[[ STUDY MATERIAL, beginning ]]

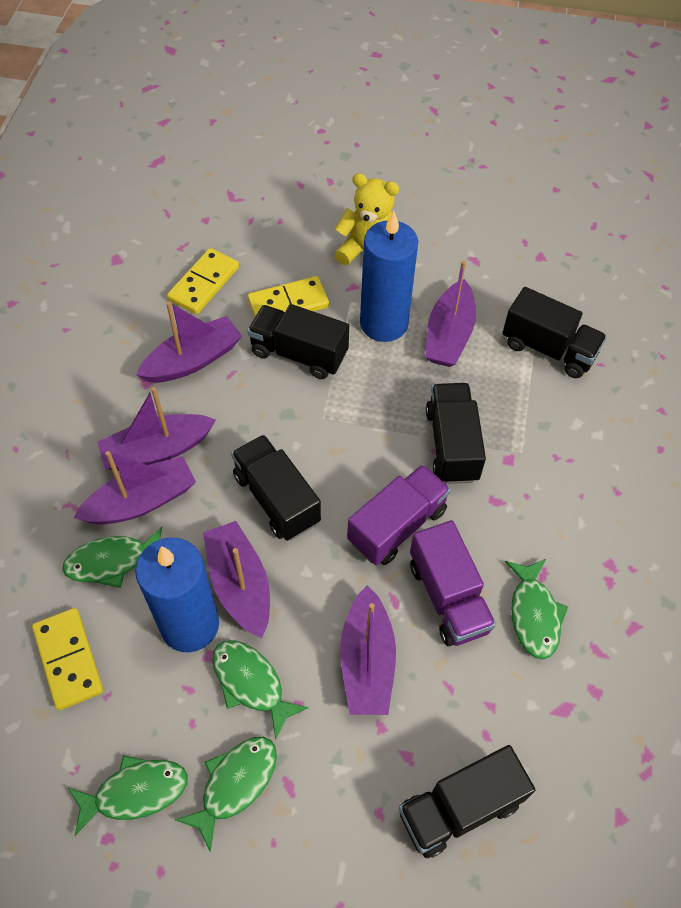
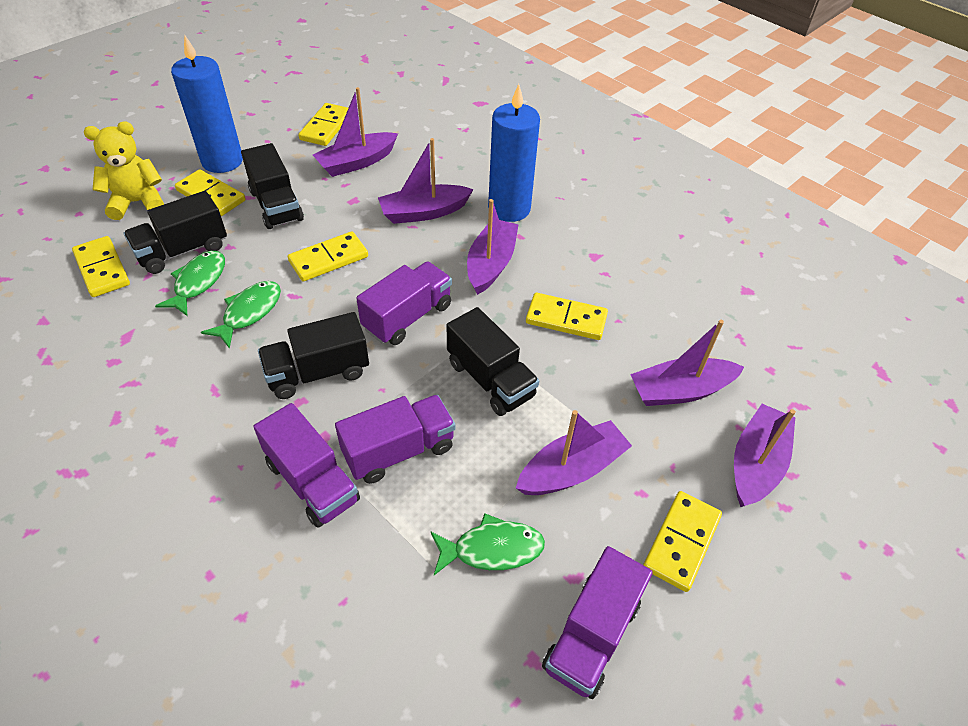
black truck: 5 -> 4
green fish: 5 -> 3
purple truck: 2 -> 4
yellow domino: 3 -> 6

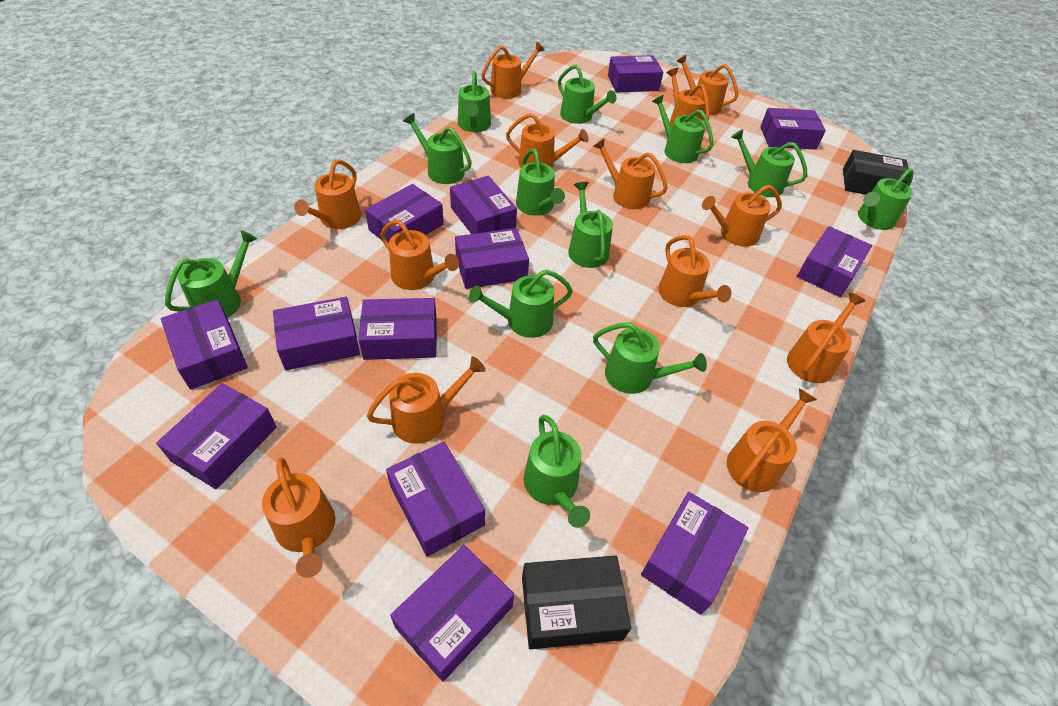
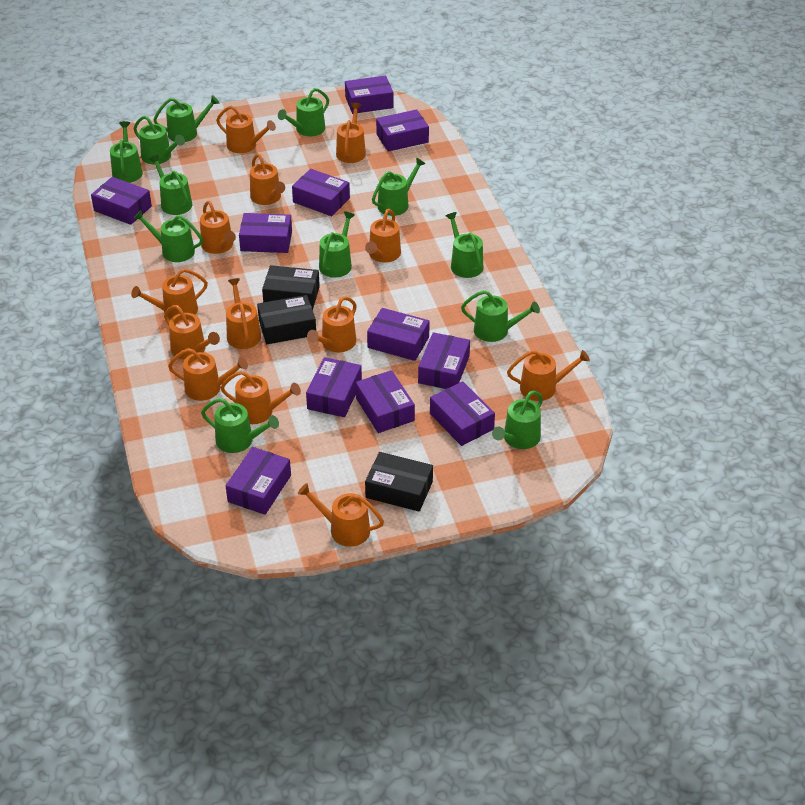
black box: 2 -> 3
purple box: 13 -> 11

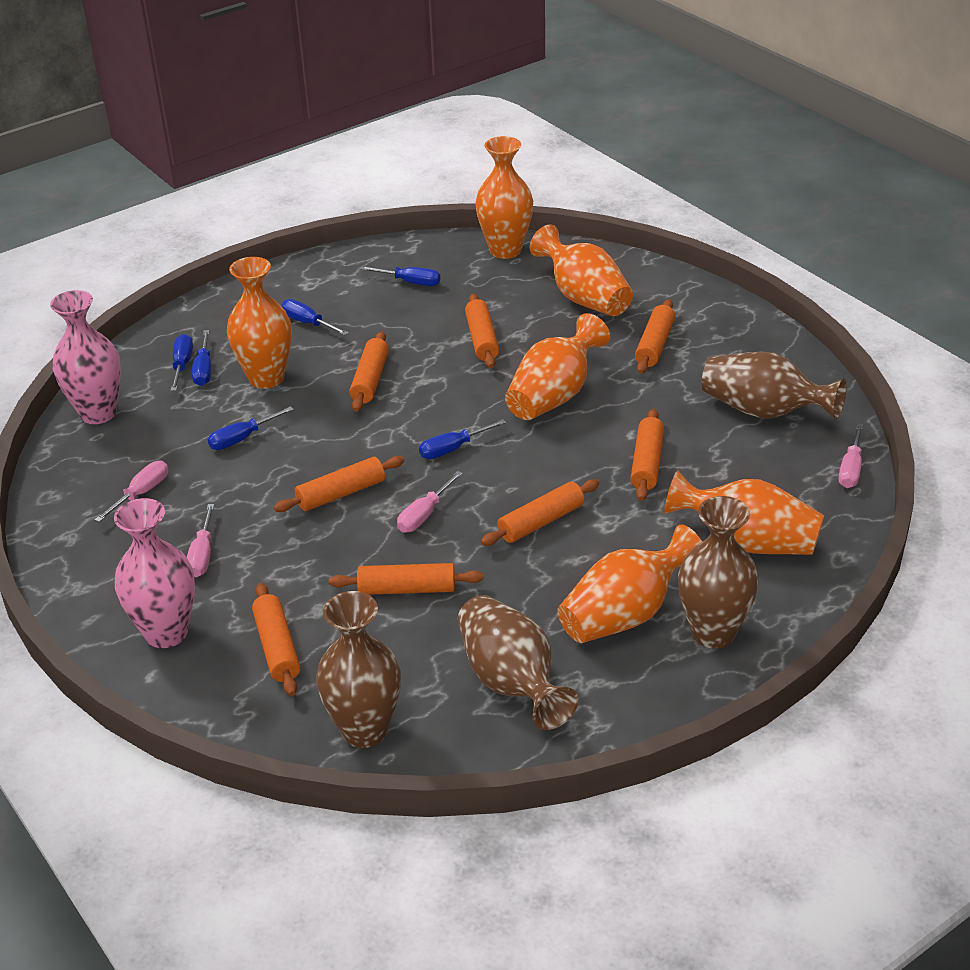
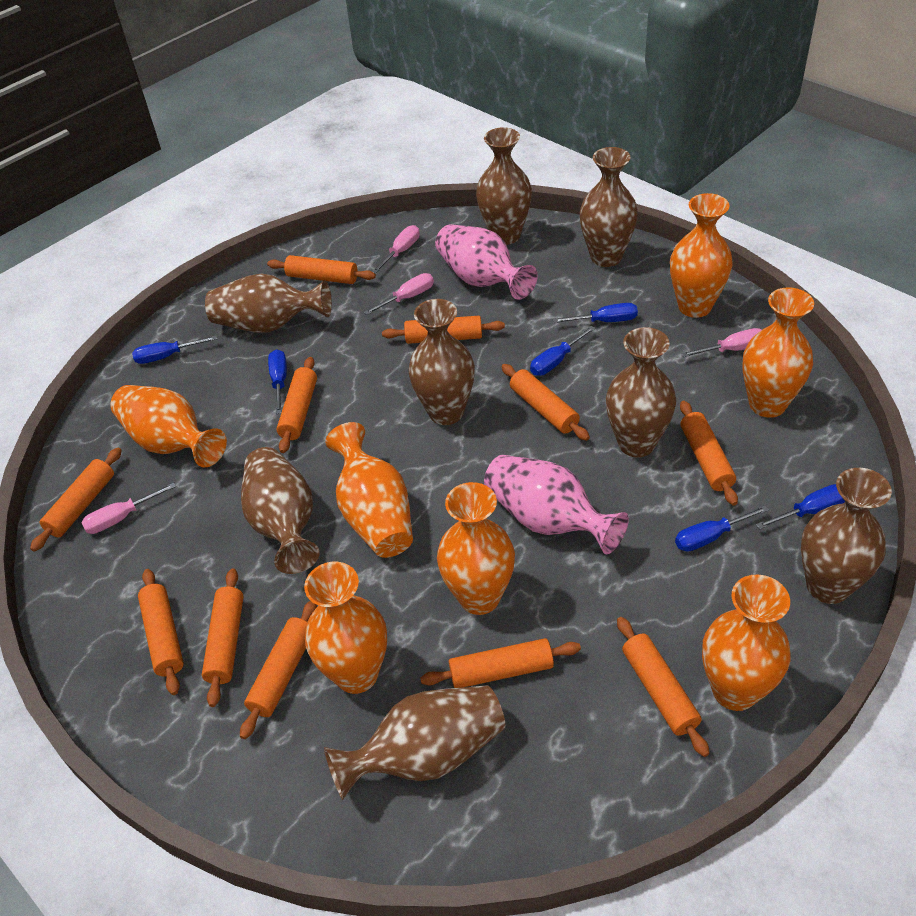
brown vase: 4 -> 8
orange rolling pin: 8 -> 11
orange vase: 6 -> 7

[[ STUDY MATERIAL, end ]]

TASK GOAL: What you give back should match the entries above exactly, except that pictures are dropped.

THE ANSWER:
black truck: 5 -> 4
green fish: 5 -> 3
purple truck: 2 -> 4
yellow domino: 3 -> 6

black box: 2 -> 3
purple box: 13 -> 11

brown vase: 4 -> 8
orange rolling pin: 8 -> 11
orange vase: 6 -> 7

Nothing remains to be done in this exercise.